WORK REQUIRED: Your answer must be the data repeated exactly, with no pictures in it.

DATA EXTRACT:
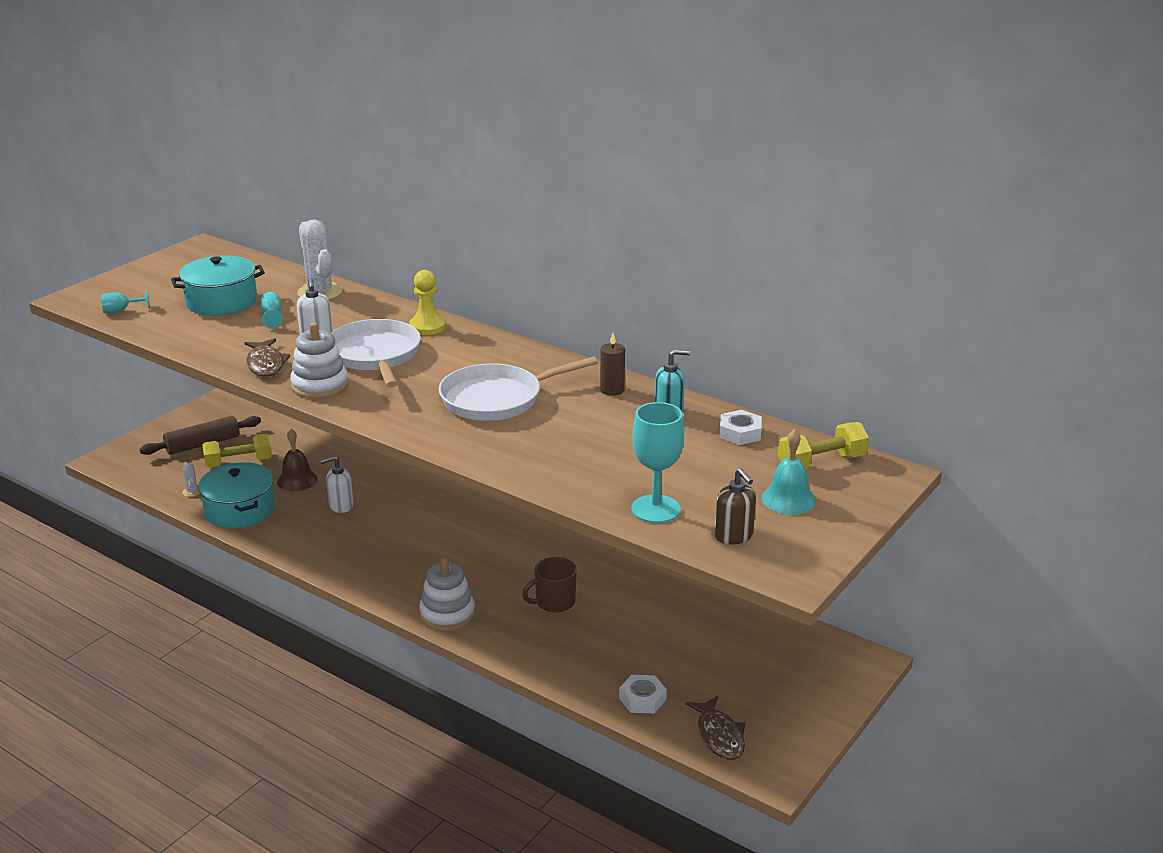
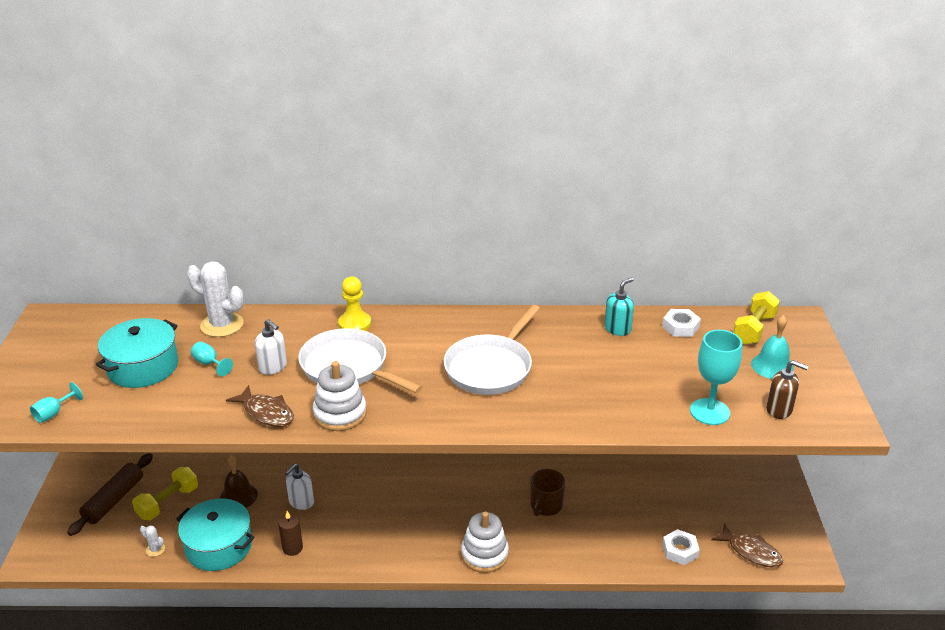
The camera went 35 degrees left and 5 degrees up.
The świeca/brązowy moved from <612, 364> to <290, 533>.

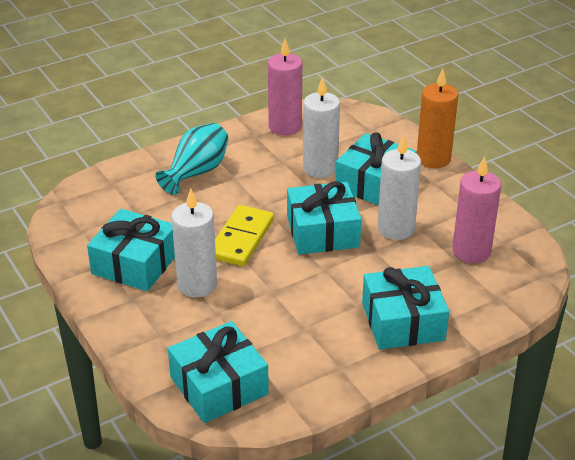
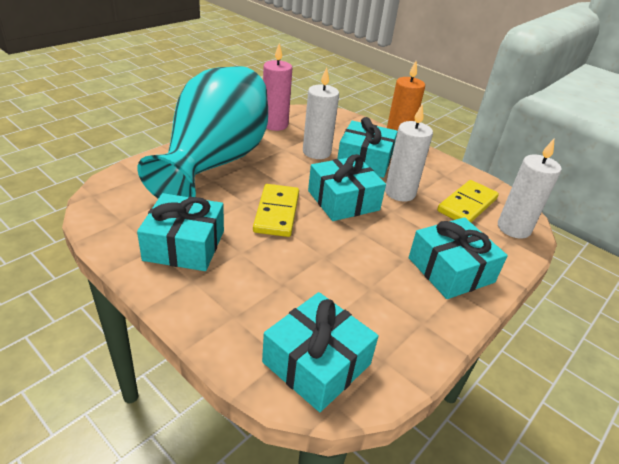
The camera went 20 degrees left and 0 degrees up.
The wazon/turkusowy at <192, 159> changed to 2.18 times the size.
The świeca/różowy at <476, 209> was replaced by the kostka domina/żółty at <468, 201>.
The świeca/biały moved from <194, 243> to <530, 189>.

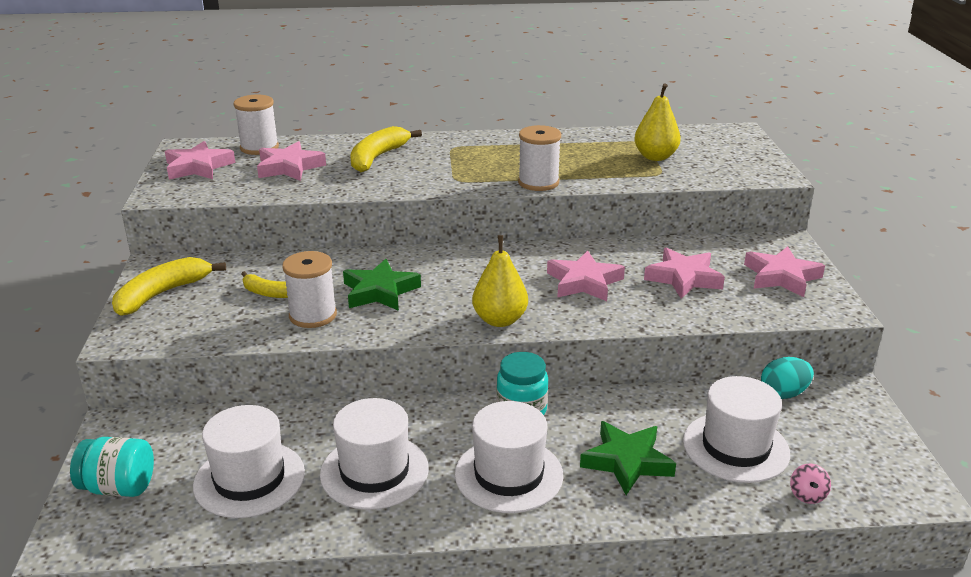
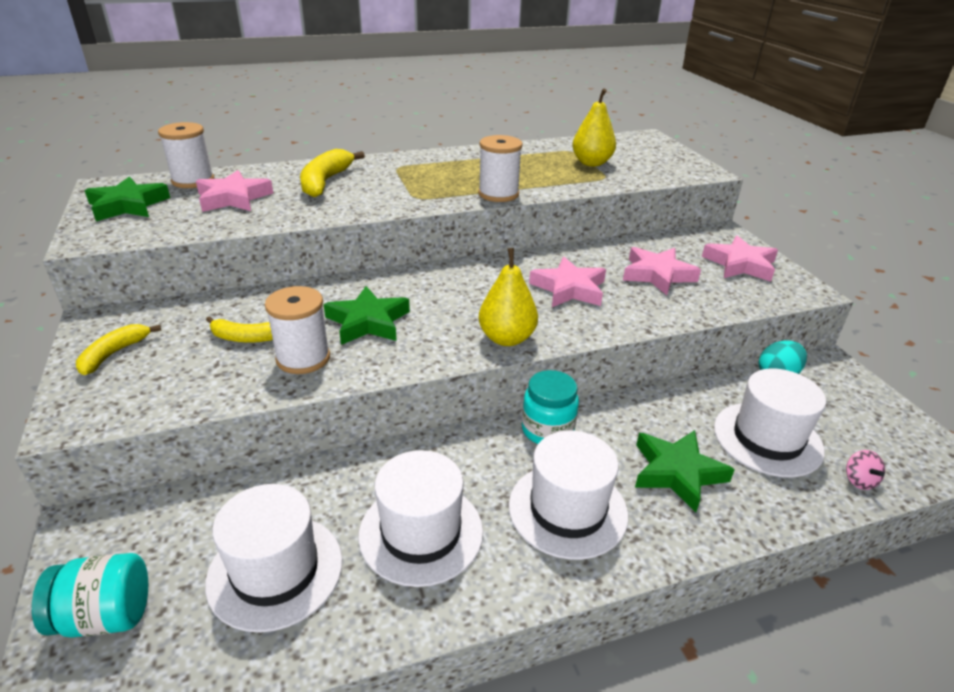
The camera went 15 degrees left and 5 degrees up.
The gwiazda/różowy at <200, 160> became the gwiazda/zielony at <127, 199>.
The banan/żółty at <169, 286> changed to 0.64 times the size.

ANSWER SPACE:
The camera went 35 degrees left and 5 degrees up.
The świeca/brązowy moved from <612, 364> to <290, 533>.

The camera went 20 degrees left and 0 degrees up.
The wazon/turkusowy at <192, 159> changed to 2.18 times the size.
The świeca/różowy at <476, 209> was replaced by the kostka domina/żółty at <468, 201>.
The świeca/biały moved from <194, 243> to <530, 189>.

The camera went 15 degrees left and 5 degrees up.
The gwiazda/różowy at <200, 160> became the gwiazda/zielony at <127, 199>.
The banan/żółty at <169, 286> changed to 0.64 times the size.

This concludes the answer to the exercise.